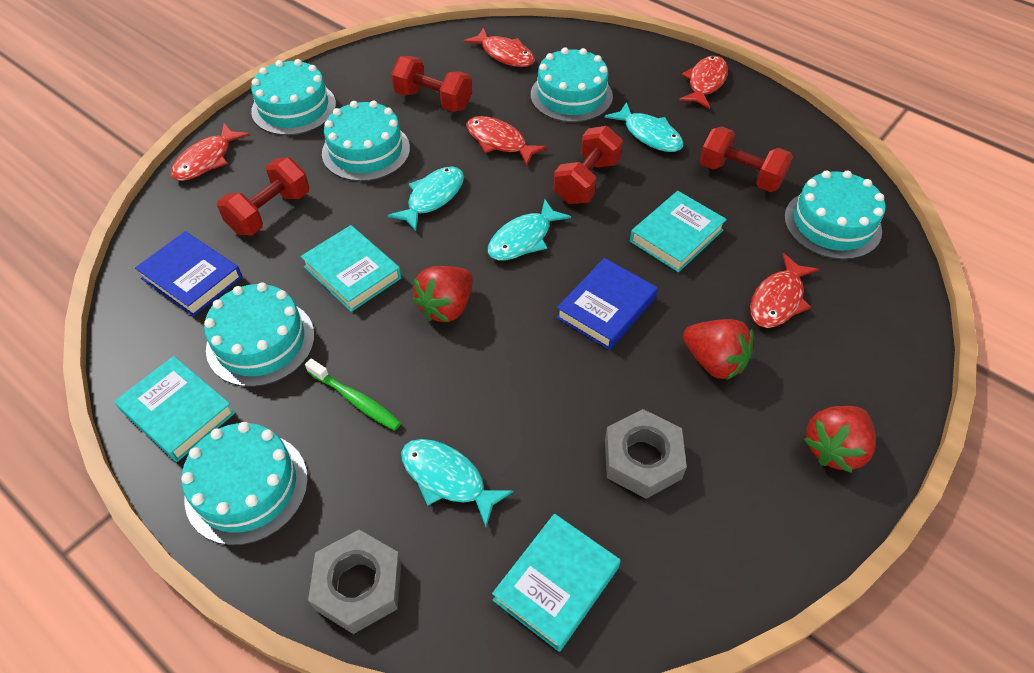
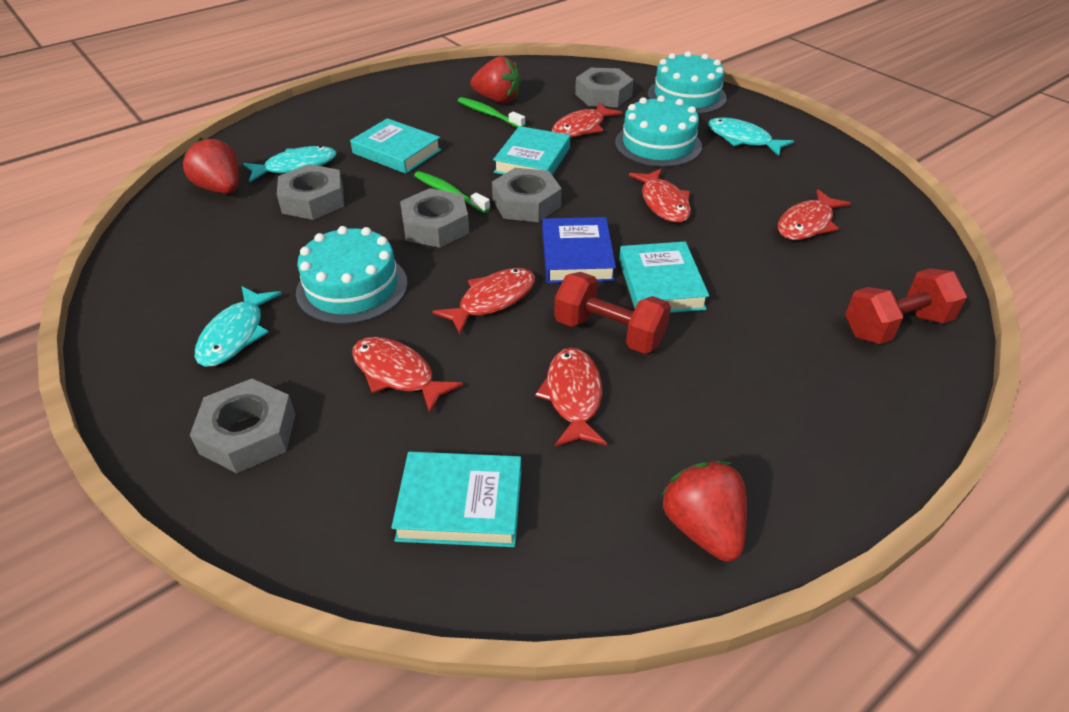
blue book: 2 -> 1
green toothbrush: 1 -> 2
grey nut: 2 -> 5
red dumbbell: 4 -> 2
red fish: 5 -> 6
turquoise cake: 6 -> 3
turquoise fish: 4 -> 3

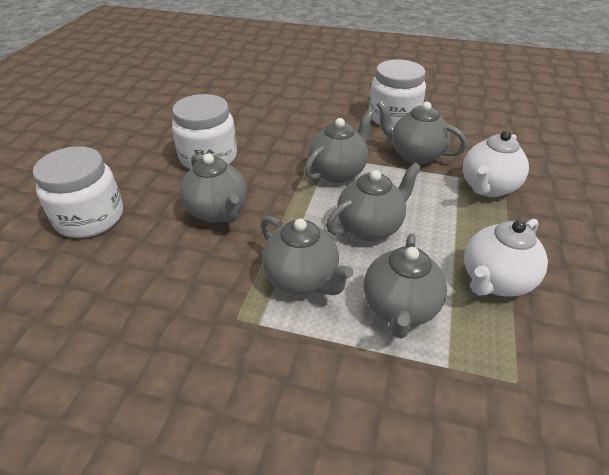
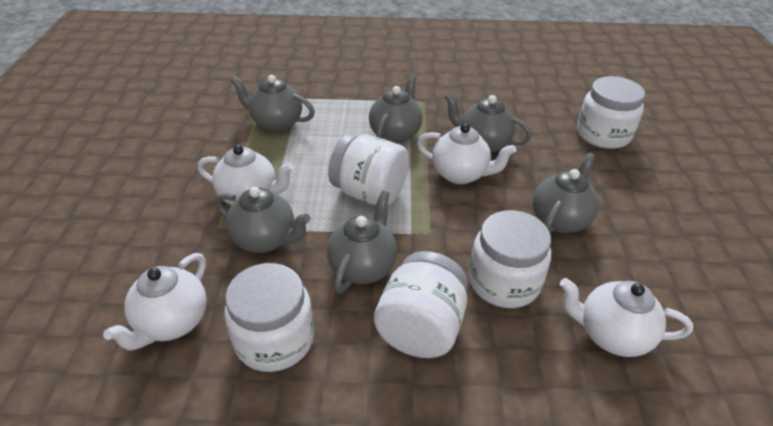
white jar: 3 -> 5
white teapot: 2 -> 4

Exercise description:
Since the copy must hold no pictures, repeat everything else in the records exactly as written.

Written solution:
blue book: 2 -> 1
green toothbrush: 1 -> 2
grey nut: 2 -> 5
red dumbbell: 4 -> 2
red fish: 5 -> 6
turquoise cake: 6 -> 3
turquoise fish: 4 -> 3

white jar: 3 -> 5
white teapot: 2 -> 4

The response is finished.